DATA SECTION:

*** Begin section ***

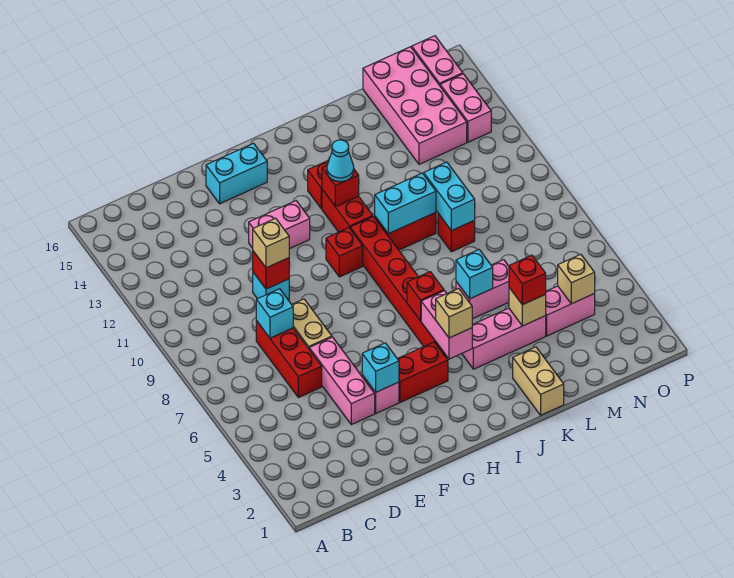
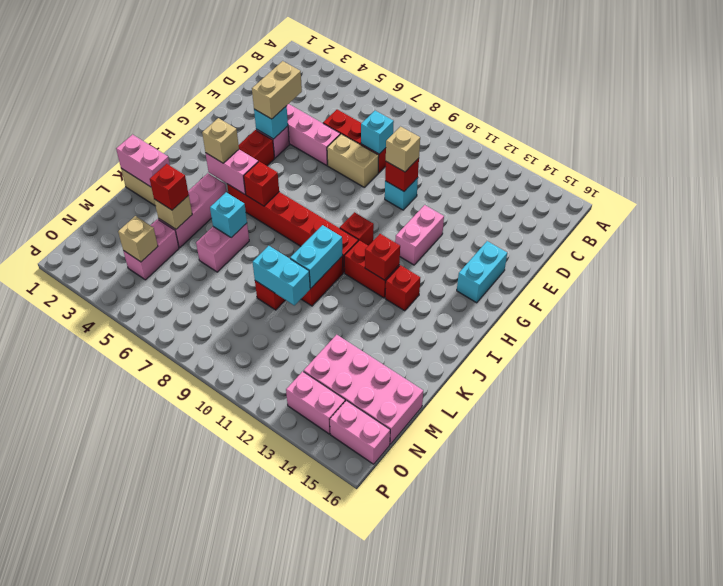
none -> tan brick E4:F4 level 3
cyan cone I12 level 3 -> none
none -> pink brick K1:K2 level 2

*** End section ***

DIRECTIONS: Each line above should be returned exactly as it stands, minus any pictures.

OUTPUT BELOW:
none -> tan brick E4:F4 level 3
cyan cone I12 level 3 -> none
none -> pink brick K1:K2 level 2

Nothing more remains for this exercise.